[[ Records shown, beginning ]]
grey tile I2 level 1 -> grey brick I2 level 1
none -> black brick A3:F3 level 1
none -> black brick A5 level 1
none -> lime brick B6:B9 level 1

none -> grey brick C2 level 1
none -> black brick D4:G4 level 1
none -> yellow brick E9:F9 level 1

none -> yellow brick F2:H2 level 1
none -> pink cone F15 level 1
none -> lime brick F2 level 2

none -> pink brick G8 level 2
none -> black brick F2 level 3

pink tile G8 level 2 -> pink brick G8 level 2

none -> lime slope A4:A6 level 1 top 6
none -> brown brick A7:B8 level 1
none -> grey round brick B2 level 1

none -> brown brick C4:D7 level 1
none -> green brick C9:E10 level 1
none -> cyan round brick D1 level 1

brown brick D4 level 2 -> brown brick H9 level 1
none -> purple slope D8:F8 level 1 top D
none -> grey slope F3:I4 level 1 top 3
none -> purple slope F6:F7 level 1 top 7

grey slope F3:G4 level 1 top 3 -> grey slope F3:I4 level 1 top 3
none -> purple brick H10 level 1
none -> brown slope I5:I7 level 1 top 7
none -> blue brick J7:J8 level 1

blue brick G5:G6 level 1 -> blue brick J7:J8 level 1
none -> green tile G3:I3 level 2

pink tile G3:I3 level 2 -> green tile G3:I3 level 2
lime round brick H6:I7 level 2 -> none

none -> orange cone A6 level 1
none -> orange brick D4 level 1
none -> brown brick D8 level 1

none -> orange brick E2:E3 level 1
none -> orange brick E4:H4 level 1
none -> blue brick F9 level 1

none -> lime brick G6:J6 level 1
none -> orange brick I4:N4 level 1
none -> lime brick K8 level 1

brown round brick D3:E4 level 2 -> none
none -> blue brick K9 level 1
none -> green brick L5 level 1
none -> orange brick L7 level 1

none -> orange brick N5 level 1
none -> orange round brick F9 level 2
[[ Records shown, end ]]
Transcribe each entry. Leave nothing out.

Worked solution.
grey tile I2 level 1 -> grey brick I2 level 1
none -> black brick A3:F3 level 1
none -> black brick A5 level 1
none -> lime brick B6:B9 level 1

none -> grey brick C2 level 1
none -> black brick D4:G4 level 1
none -> yellow brick E9:F9 level 1

none -> yellow brick F2:H2 level 1
none -> pink cone F15 level 1
none -> lime brick F2 level 2

none -> pink brick G8 level 2
none -> black brick F2 level 3

pink tile G8 level 2 -> pink brick G8 level 2

none -> lime slope A4:A6 level 1 top 6
none -> brown brick A7:B8 level 1
none -> grey round brick B2 level 1

none -> brown brick C4:D7 level 1
none -> green brick C9:E10 level 1
none -> cyan round brick D1 level 1

brown brick D4 level 2 -> brown brick H9 level 1
none -> purple slope D8:F8 level 1 top D
none -> grey slope F3:I4 level 1 top 3
none -> purple slope F6:F7 level 1 top 7

grey slope F3:G4 level 1 top 3 -> grey slope F3:I4 level 1 top 3
none -> purple brick H10 level 1
none -> brown slope I5:I7 level 1 top 7
none -> blue brick J7:J8 level 1

blue brick G5:G6 level 1 -> blue brick J7:J8 level 1
none -> green tile G3:I3 level 2

pink tile G3:I3 level 2 -> green tile G3:I3 level 2
lime round brick H6:I7 level 2 -> none

none -> orange cone A6 level 1
none -> orange brick D4 level 1
none -> brown brick D8 level 1

none -> orange brick E2:E3 level 1
none -> orange brick E4:H4 level 1
none -> blue brick F9 level 1

none -> lime brick G6:J6 level 1
none -> orange brick I4:N4 level 1
none -> lime brick K8 level 1

brown round brick D3:E4 level 2 -> none
none -> blue brick K9 level 1
none -> green brick L5 level 1
none -> orange brick L7 level 1

none -> orange brick N5 level 1
none -> orange round brick F9 level 2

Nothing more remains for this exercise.